__DIRECTIONS FOR THIS TASK__: Put each line of the items below into a JSON list, with one string per line and no blank lines. Leave the pictures out of your answer.

Records about locating elements on screens
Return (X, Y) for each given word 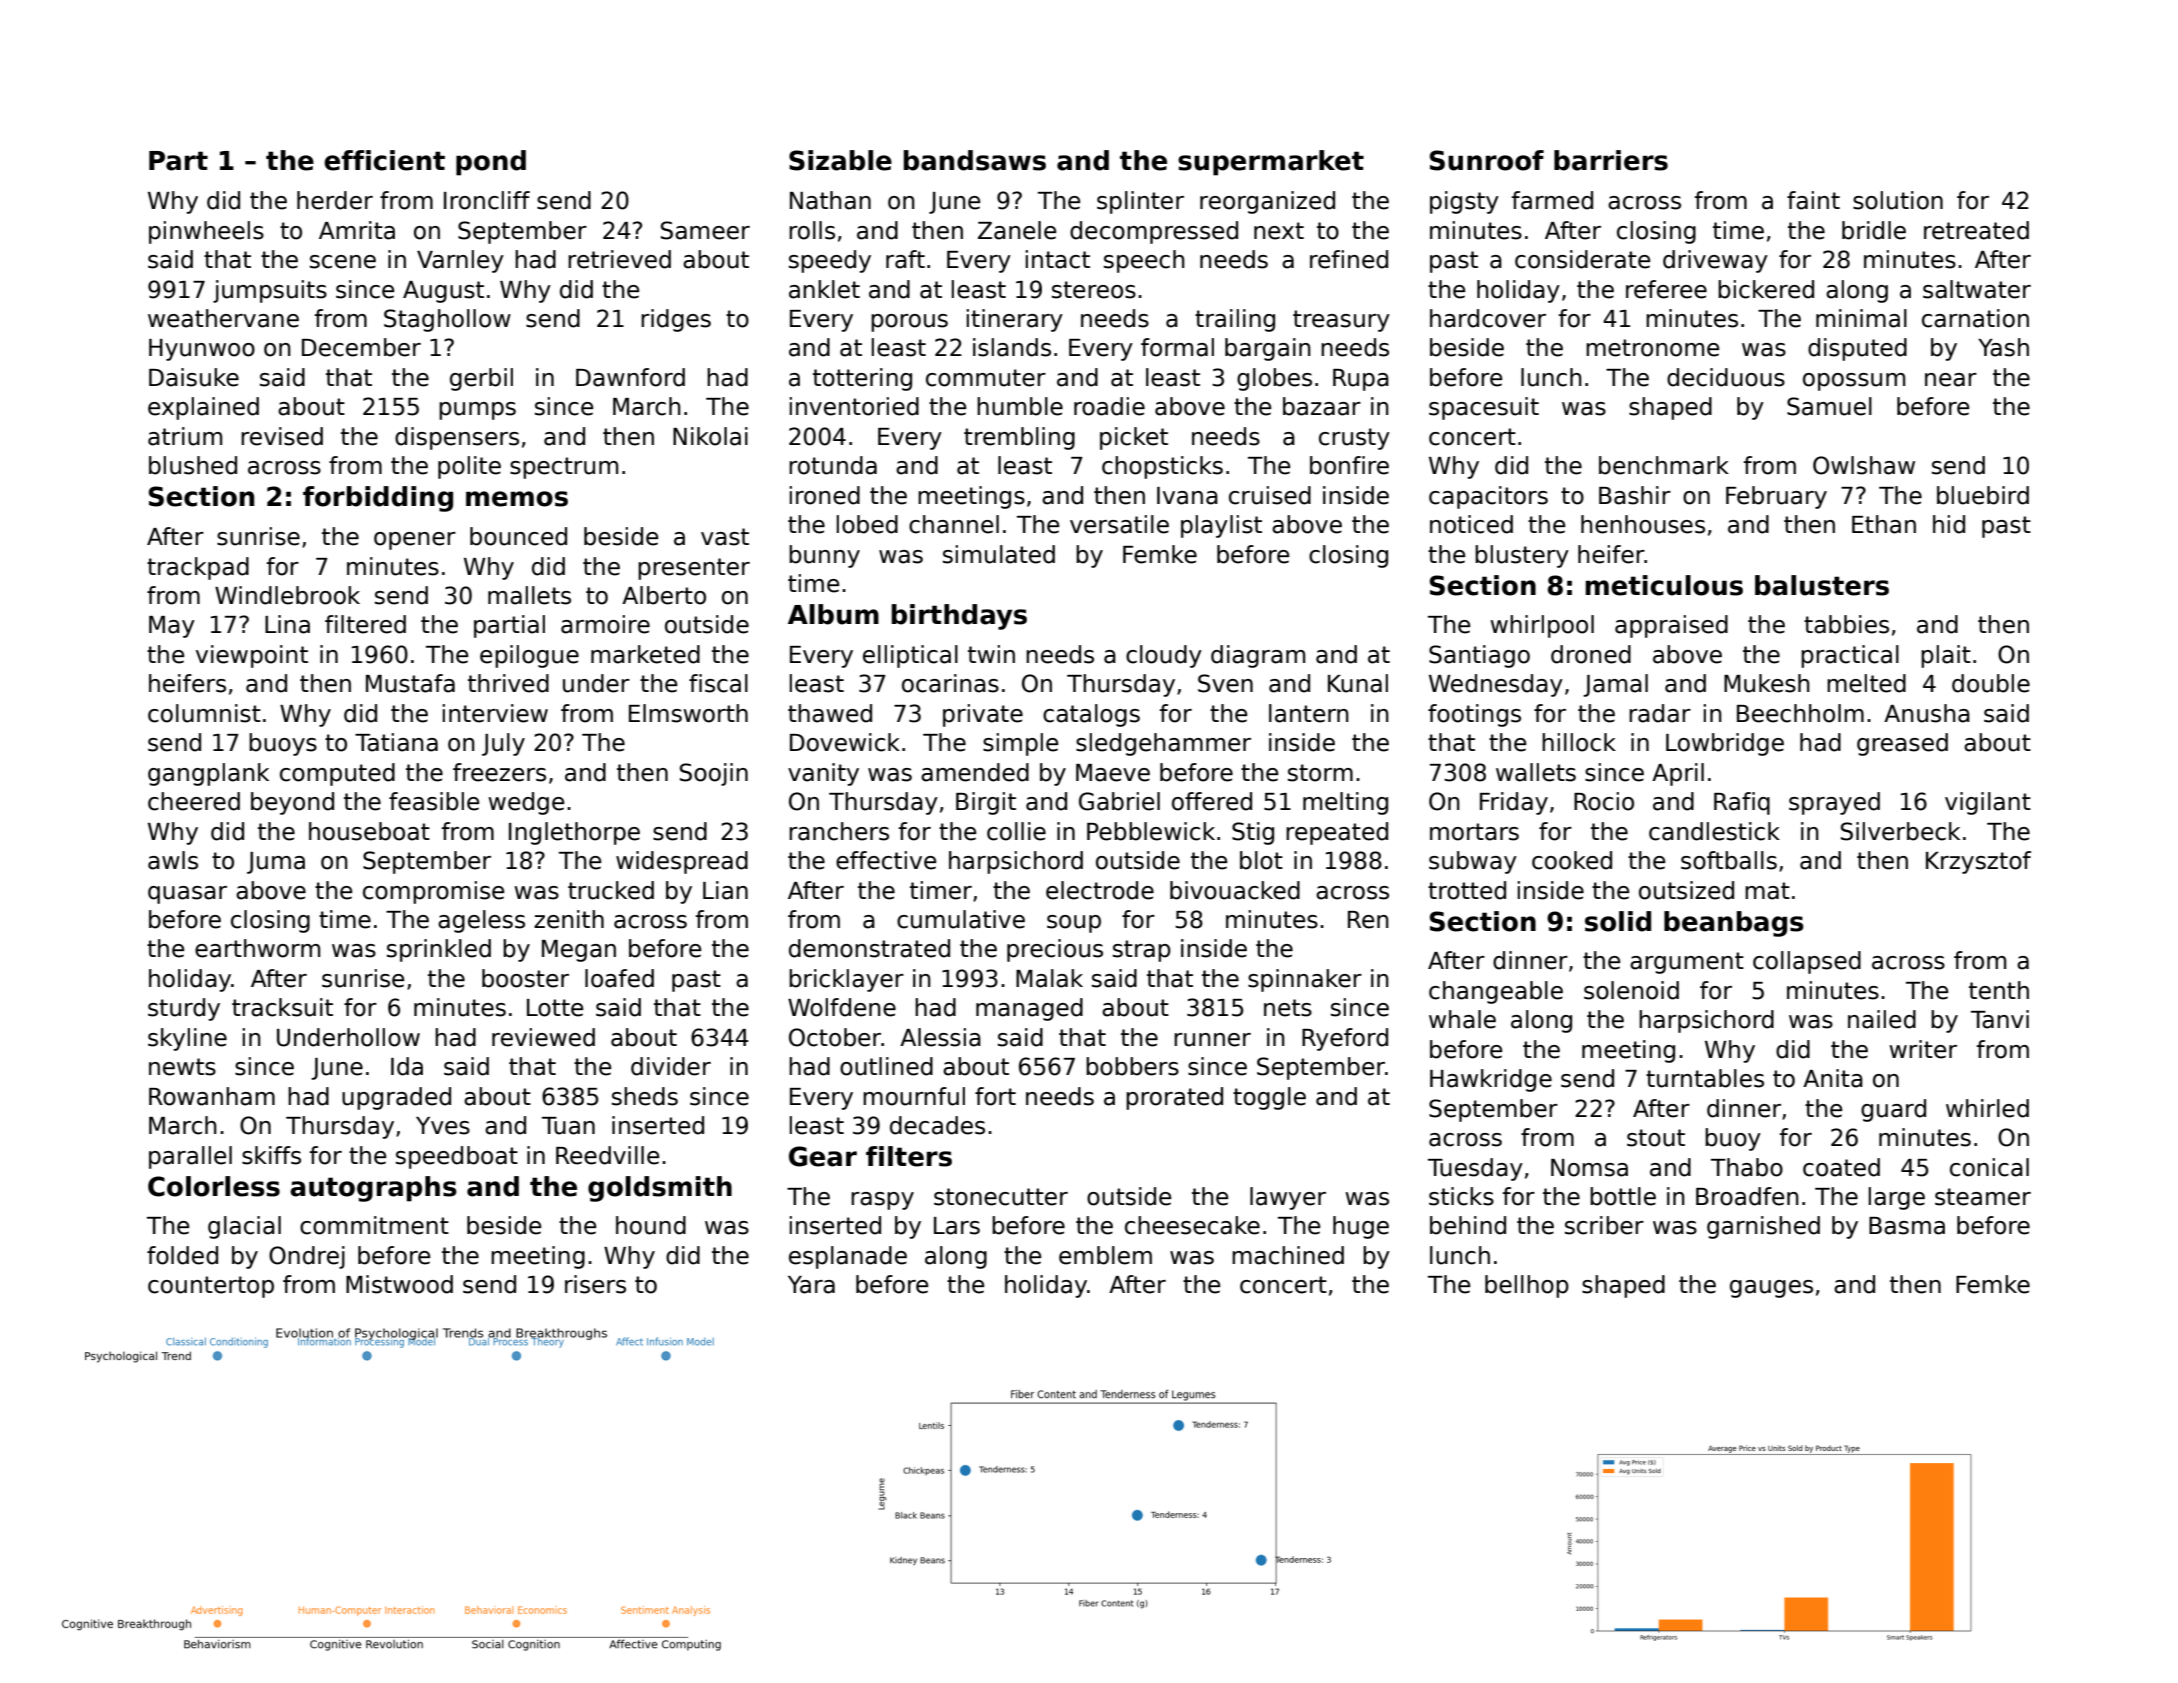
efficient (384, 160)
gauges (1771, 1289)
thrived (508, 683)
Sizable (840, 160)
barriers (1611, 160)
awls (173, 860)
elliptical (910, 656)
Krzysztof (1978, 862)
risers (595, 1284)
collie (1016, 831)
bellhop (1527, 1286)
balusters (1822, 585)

__EXERCISE RESPONSE__:
[
  "Return (X, Y) for each given word ",
  "efficient (384, 160)",
  "gauges (1771, 1289)",
  "thrived (508, 683)",
  "Sizable (840, 160)",
  "barriers (1611, 160)",
  "awls (173, 860)",
  "elliptical (910, 656)",
  "Krzysztof (1978, 862)",
  "risers (595, 1284)",
  "collie (1016, 831)",
  "bellhop (1527, 1286)",
  "balusters (1822, 585)"
]